[What the exercise asks]: Repeat exactly the lines of the entries below from the one with "BT201: 4.5V (plus" through the one with "R204: 33 (DGND, W4) -> none", both ends included, and nothing else.

[[ Records for the exercise open ]]

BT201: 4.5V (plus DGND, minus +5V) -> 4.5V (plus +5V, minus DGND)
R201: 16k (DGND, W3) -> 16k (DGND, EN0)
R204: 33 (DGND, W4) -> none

[[ Records for the exercise closed ]]
[[ Records for the exercise open ]]

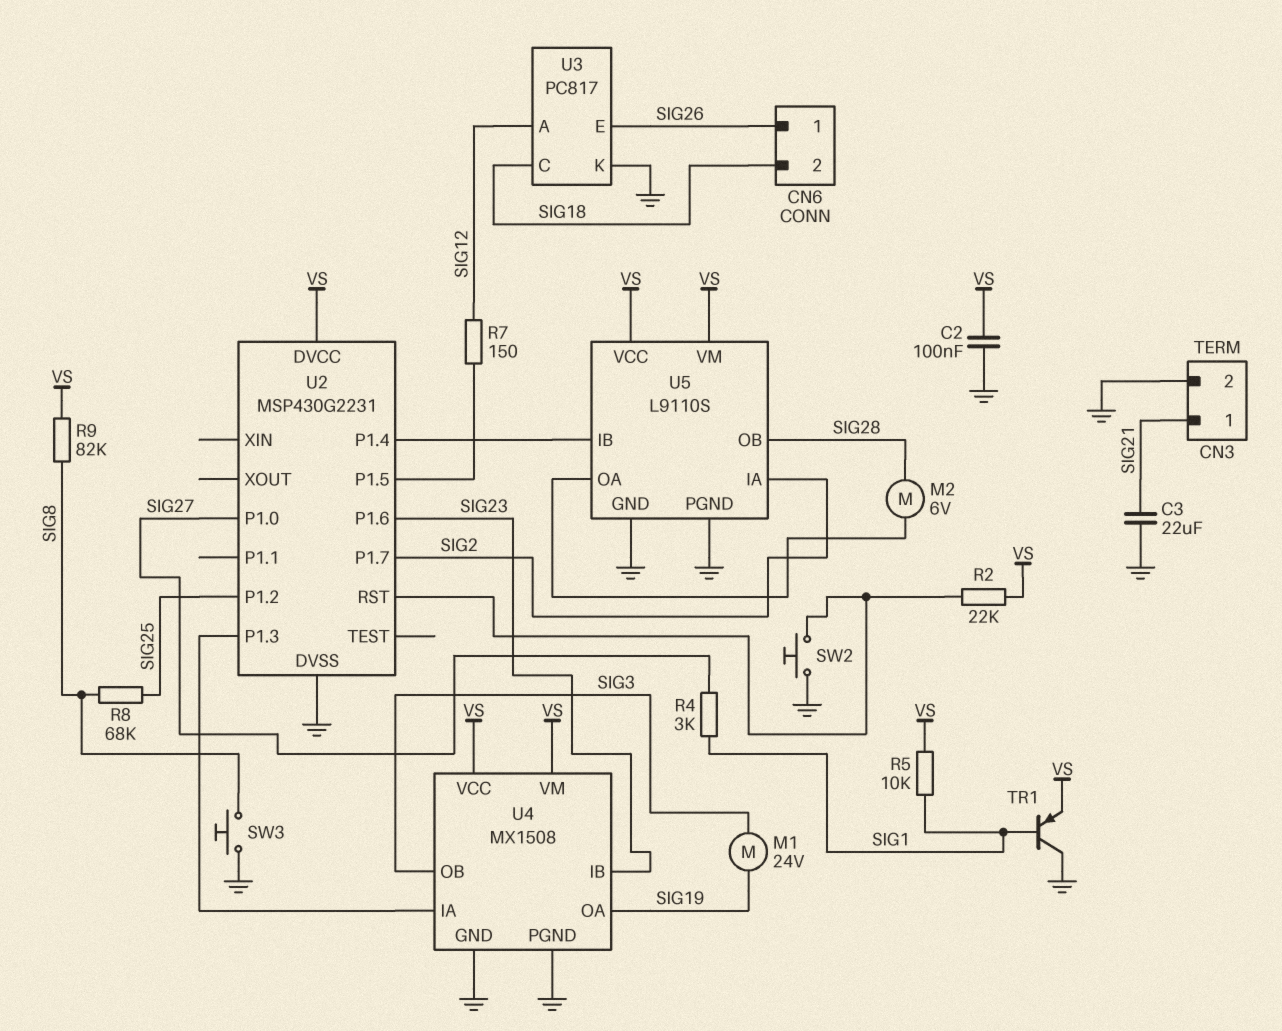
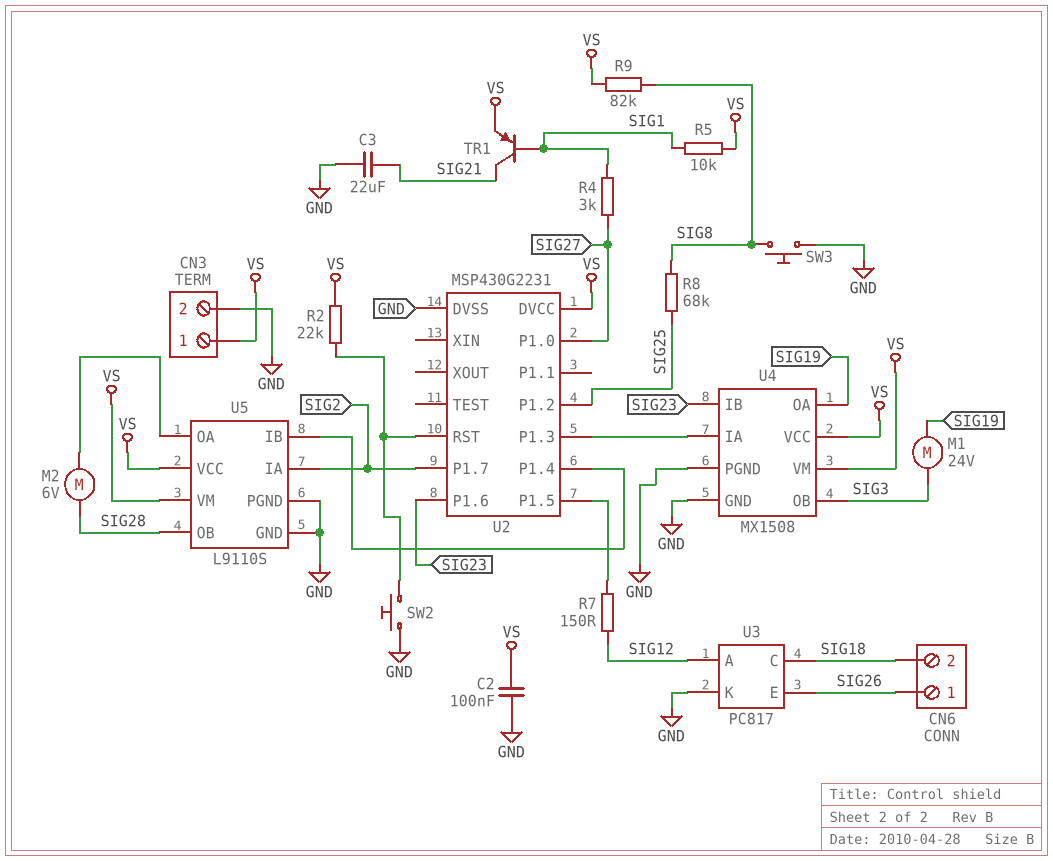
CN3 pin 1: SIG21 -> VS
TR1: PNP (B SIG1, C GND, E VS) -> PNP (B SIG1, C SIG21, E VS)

[[ Records for the exercise closed ]]
[[ Records for the exercise open ]]

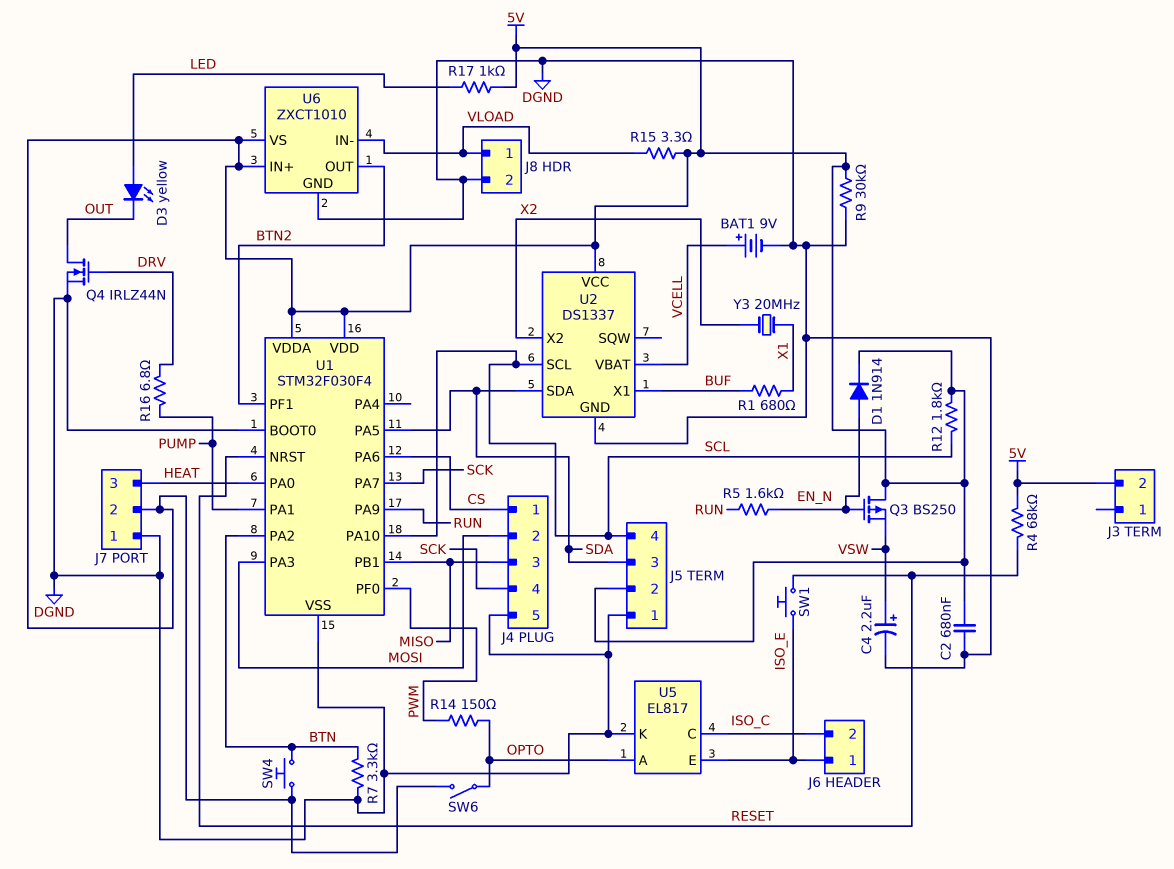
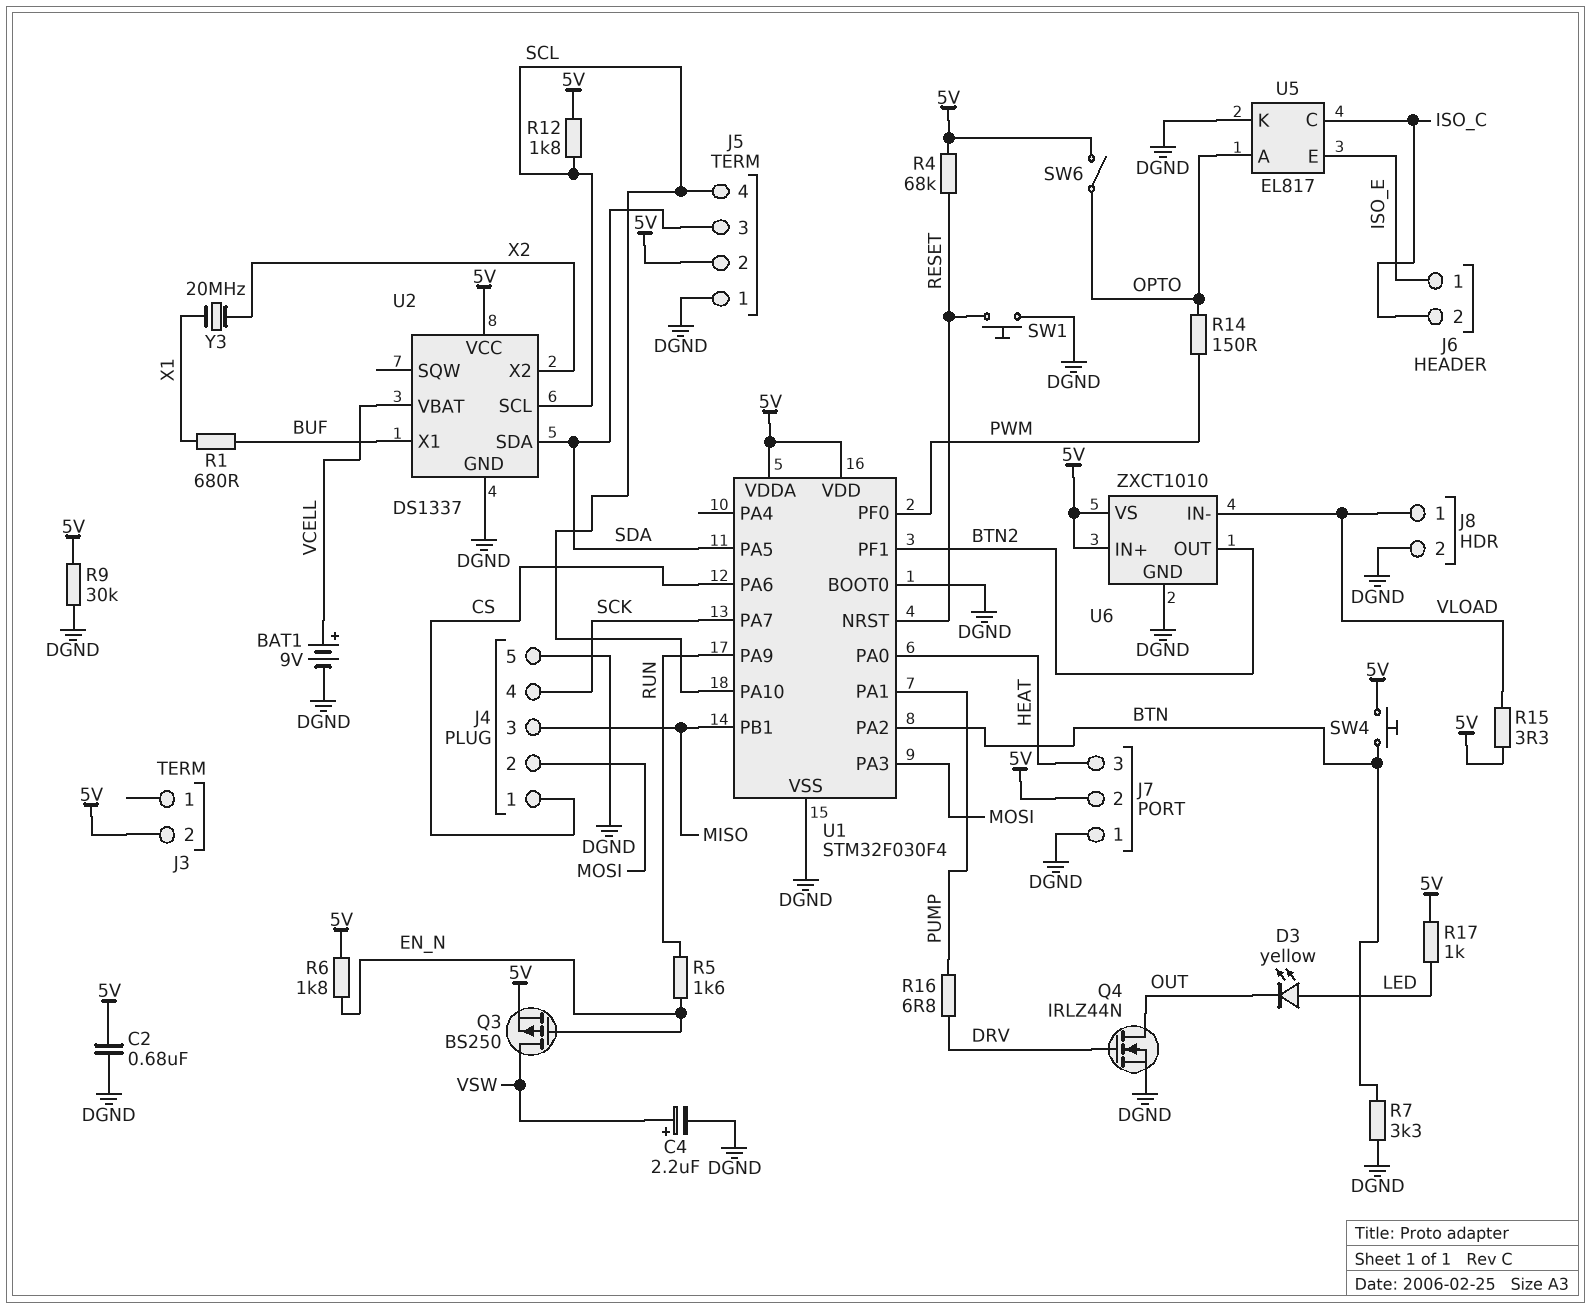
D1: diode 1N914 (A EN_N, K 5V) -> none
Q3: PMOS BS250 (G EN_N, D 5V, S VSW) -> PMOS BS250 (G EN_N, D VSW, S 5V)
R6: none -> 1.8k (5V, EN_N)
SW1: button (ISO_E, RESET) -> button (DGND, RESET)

[[ Records for the exercise closed ]]

[Result]:
BT201: 4.5V (plus DGND, minus +5V) -> 4.5V (plus +5V, minus DGND)
R201: 16k (DGND, W3) -> 16k (DGND, EN0)
R204: 33 (DGND, W4) -> none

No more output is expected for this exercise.